■ Work to complete
All of the entries are to be returned word for word.

■ Coordinate-based change listings
BEGIN
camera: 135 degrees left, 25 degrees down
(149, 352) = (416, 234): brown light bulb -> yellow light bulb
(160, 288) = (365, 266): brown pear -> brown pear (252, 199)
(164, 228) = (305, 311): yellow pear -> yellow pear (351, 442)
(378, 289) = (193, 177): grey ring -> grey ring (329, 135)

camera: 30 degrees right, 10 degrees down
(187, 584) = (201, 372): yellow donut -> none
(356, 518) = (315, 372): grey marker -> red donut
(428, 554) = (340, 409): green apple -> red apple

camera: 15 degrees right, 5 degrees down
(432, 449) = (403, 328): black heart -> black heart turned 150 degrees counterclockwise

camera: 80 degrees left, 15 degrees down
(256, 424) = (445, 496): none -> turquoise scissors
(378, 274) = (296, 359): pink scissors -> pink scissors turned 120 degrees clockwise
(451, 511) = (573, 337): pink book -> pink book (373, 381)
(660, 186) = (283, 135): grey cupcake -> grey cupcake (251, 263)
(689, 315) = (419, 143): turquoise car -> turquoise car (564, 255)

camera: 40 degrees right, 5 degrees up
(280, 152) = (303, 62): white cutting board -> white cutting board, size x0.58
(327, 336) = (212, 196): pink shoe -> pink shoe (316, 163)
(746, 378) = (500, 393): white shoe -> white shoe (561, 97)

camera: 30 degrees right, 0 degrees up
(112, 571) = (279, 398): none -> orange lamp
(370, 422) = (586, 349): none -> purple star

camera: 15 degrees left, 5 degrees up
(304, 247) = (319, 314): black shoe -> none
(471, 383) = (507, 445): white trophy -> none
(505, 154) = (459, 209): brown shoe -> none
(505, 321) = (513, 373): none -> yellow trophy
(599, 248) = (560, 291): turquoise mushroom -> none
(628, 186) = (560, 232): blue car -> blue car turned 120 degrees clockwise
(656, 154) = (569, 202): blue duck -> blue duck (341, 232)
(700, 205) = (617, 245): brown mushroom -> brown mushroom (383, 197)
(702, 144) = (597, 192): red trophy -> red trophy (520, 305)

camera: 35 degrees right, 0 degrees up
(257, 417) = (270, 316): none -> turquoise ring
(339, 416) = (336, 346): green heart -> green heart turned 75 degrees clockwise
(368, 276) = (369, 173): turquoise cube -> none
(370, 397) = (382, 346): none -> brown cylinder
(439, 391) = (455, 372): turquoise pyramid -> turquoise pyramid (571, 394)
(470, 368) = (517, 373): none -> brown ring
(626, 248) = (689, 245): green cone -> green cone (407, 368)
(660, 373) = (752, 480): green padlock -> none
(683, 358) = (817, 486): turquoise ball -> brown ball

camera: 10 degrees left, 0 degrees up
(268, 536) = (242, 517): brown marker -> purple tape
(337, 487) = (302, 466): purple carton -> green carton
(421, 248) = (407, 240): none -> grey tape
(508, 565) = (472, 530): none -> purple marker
END
■ Answer to this problem
camera: 135 degrees left, 25 degrees down
(149, 352) = (416, 234): brown light bulb -> yellow light bulb
(160, 288) = (365, 266): brown pear -> brown pear (252, 199)
(164, 228) = (305, 311): yellow pear -> yellow pear (351, 442)
(378, 289) = (193, 177): grey ring -> grey ring (329, 135)

camera: 30 degrees right, 10 degrees down
(187, 584) = (201, 372): yellow donut -> none
(356, 518) = (315, 372): grey marker -> red donut
(428, 554) = (340, 409): green apple -> red apple

camera: 15 degrees right, 5 degrees down
(432, 449) = (403, 328): black heart -> black heart turned 150 degrees counterclockwise

camera: 80 degrees left, 15 degrees down
(256, 424) = (445, 496): none -> turquoise scissors
(378, 274) = (296, 359): pink scissors -> pink scissors turned 120 degrees clockwise
(451, 511) = (573, 337): pink book -> pink book (373, 381)
(660, 186) = (283, 135): grey cupcake -> grey cupcake (251, 263)
(689, 315) = (419, 143): turquoise car -> turquoise car (564, 255)

camera: 40 degrees right, 5 degrees up
(280, 152) = (303, 62): white cutting board -> white cutting board, size x0.58
(327, 336) = (212, 196): pink shoe -> pink shoe (316, 163)
(746, 378) = (500, 393): white shoe -> white shoe (561, 97)

camera: 30 degrees right, 0 degrees up
(112, 571) = (279, 398): none -> orange lamp
(370, 422) = (586, 349): none -> purple star

camera: 15 degrees left, 5 degrees up
(304, 247) = (319, 314): black shoe -> none
(471, 383) = (507, 445): white trophy -> none
(505, 154) = (459, 209): brown shoe -> none
(505, 321) = (513, 373): none -> yellow trophy
(599, 248) = (560, 291): turquoise mushroom -> none
(628, 186) = (560, 232): blue car -> blue car turned 120 degrees clockwise
(656, 154) = (569, 202): blue duck -> blue duck (341, 232)
(700, 205) = (617, 245): brown mushroom -> brown mushroom (383, 197)
(702, 144) = (597, 192): red trophy -> red trophy (520, 305)

camera: 35 degrees right, 0 degrees up
(257, 417) = (270, 316): none -> turquoise ring
(339, 416) = (336, 346): green heart -> green heart turned 75 degrees clockwise
(368, 276) = (369, 173): turquoise cube -> none
(370, 397) = (382, 346): none -> brown cylinder
(439, 391) = (455, 372): turquoise pyramid -> turquoise pyramid (571, 394)
(470, 368) = (517, 373): none -> brown ring
(626, 248) = (689, 245): green cone -> green cone (407, 368)
(660, 373) = (752, 480): green padlock -> none
(683, 358) = (817, 486): turquoise ball -> brown ball

camera: 10 degrees left, 0 degrees up
(268, 536) = (242, 517): brown marker -> purple tape
(337, 487) = (302, 466): purple carton -> green carton
(421, 248) = (407, 240): none -> grey tape
(508, 565) = (472, 530): none -> purple marker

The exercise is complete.